Exercise requirements
A copy of the listing below is needed, exact in every line and without images.
*** Block opens ***
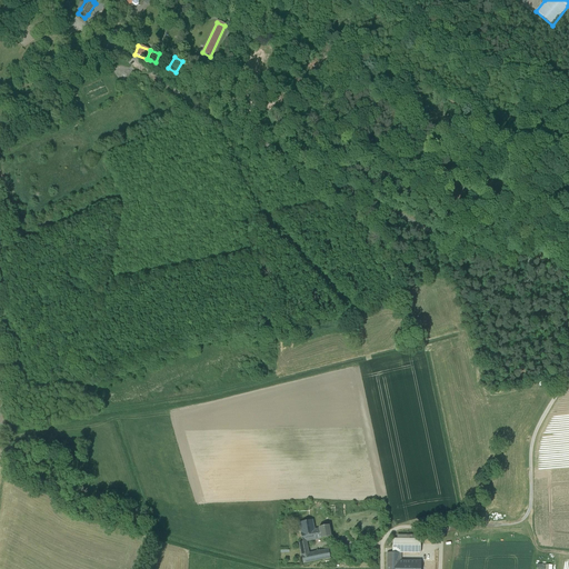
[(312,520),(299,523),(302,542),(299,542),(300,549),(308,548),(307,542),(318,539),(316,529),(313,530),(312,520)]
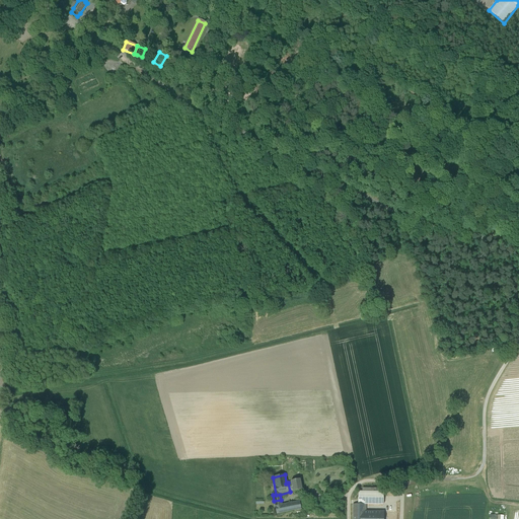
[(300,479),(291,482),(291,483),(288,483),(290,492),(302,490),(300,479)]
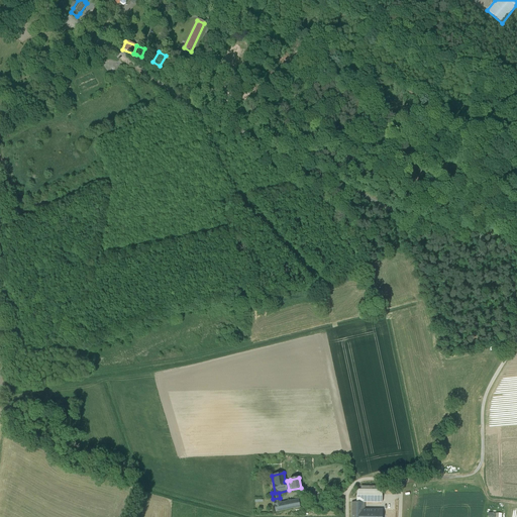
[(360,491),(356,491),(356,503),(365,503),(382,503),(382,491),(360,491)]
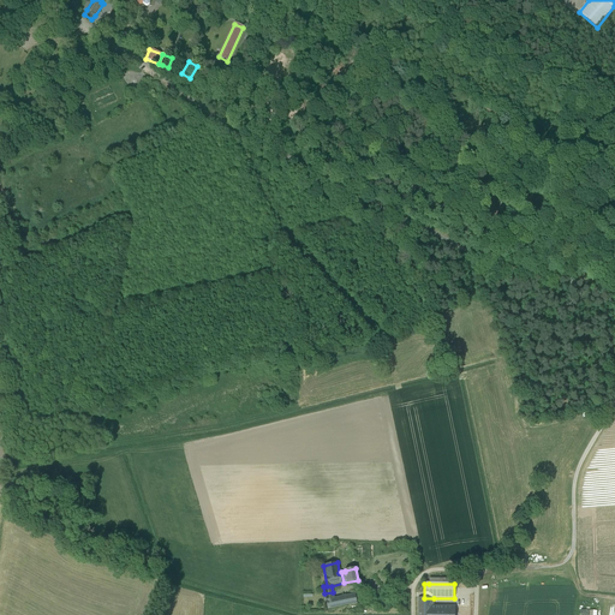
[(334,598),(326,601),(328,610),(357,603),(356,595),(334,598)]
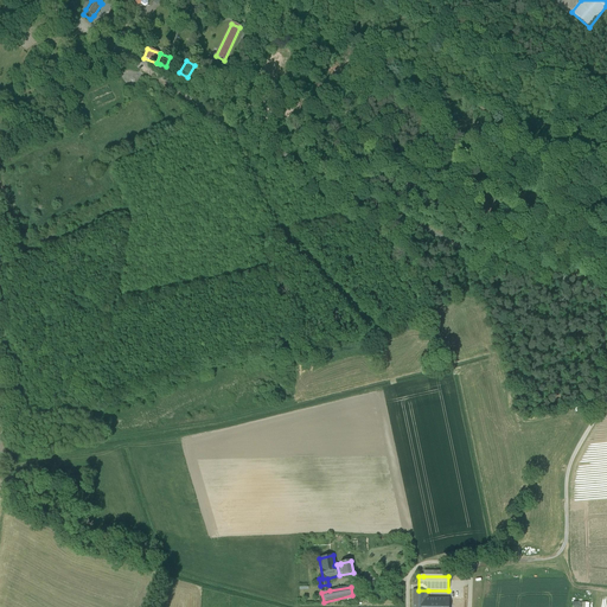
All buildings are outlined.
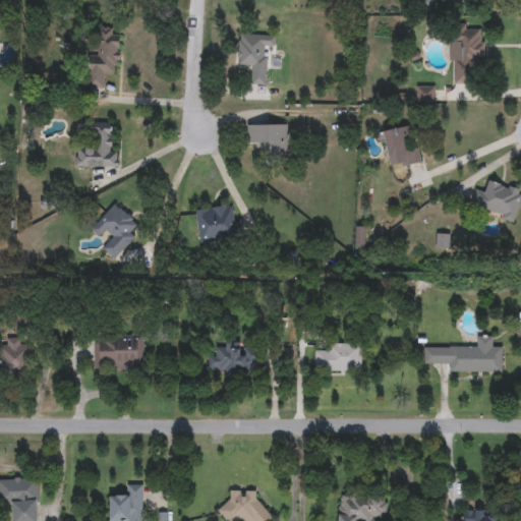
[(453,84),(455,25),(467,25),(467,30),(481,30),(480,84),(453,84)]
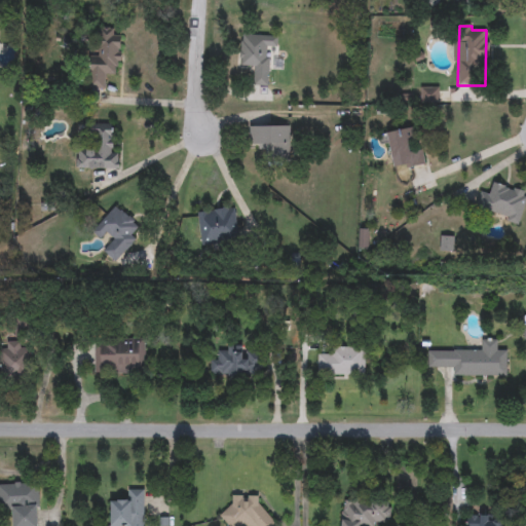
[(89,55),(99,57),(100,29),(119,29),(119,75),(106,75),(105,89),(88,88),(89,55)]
*** Block closes ***
Answer to this exercise
[(312,520),(299,523),(302,542),(299,542),(300,549),(308,548),(307,542),(318,539),(316,529),(313,530),(312,520)]
[(300,479),(291,482),(291,483),(288,483),(290,492),(302,490),(300,479)]
[(360,491),(356,491),(356,503),(365,503),(382,503),(382,491),(360,491)]
[(334,598),(326,601),(328,610),(357,603),(356,595),(334,598)]
All buildings are outlined.
[(453,84),(455,25),(467,25),(467,30),(481,30),(480,84),(453,84)]
[(89,55),(99,57),(100,29),(119,29),(119,75),(106,75),(105,89),(88,88),(89,55)]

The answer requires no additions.